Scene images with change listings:
■ ■ ■ ■ ■

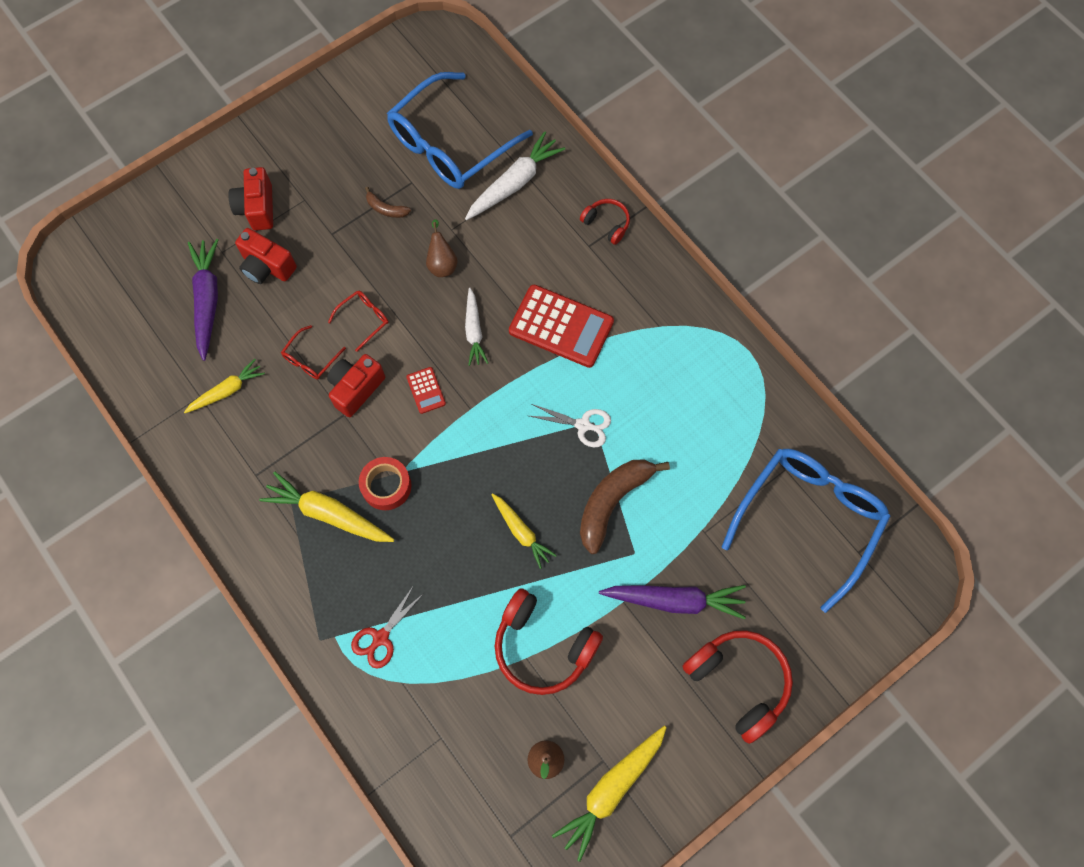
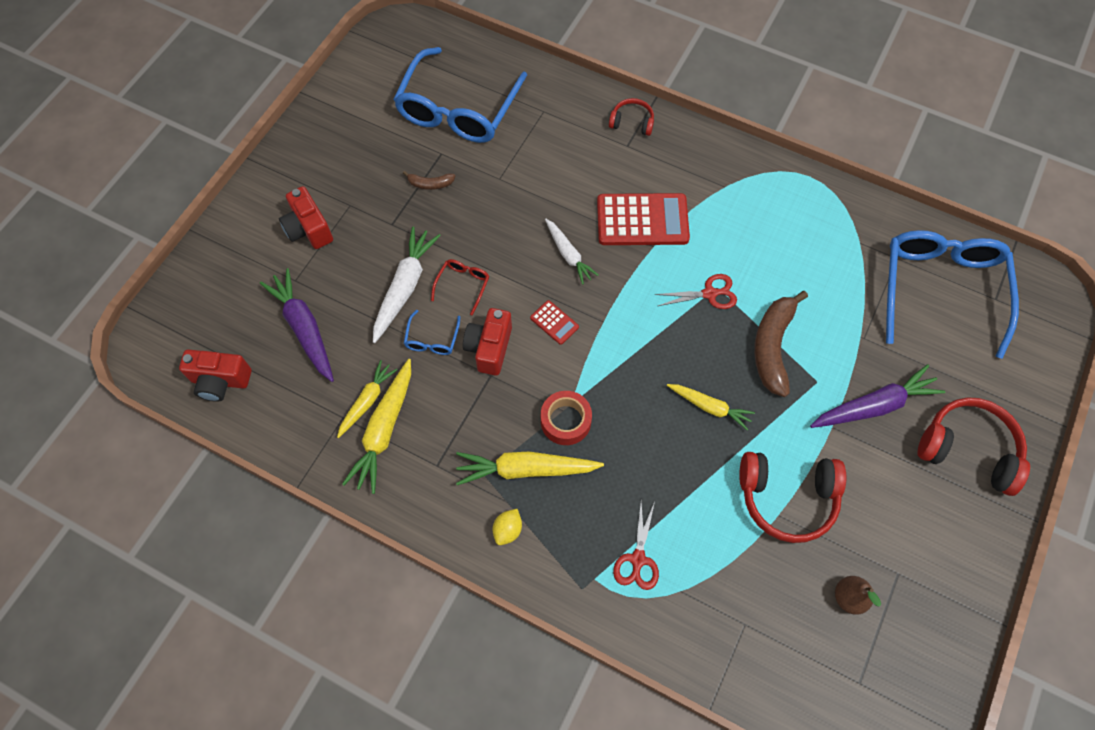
camera: 25 degrees left, 5 degrees down
(267, 266) = (346, 276): red camera -> red camera (220, 381)
(285, 560) = (508, 530): none -> yellow lemon
(311, 358) = (432, 339): red glasses -> blue glasses
(442, 264) = (507, 210): brown pear -> none
(514, 183) = (533, 120): white carrot -> white carrot (405, 287)
(583, 425) = (709, 294): white scissors -> red scissors
(611, 789) = (920, 595): yellow carrot -> yellow carrot (384, 430)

■ ■ ■ ■ ■

#### [Problem]
Where does the string "camera" appear in the records above? Show every line that holds it.

#### [Answer to this task]
camera: 25 degrees left, 5 degrees down
(267, 266) = (346, 276): red camera -> red camera (220, 381)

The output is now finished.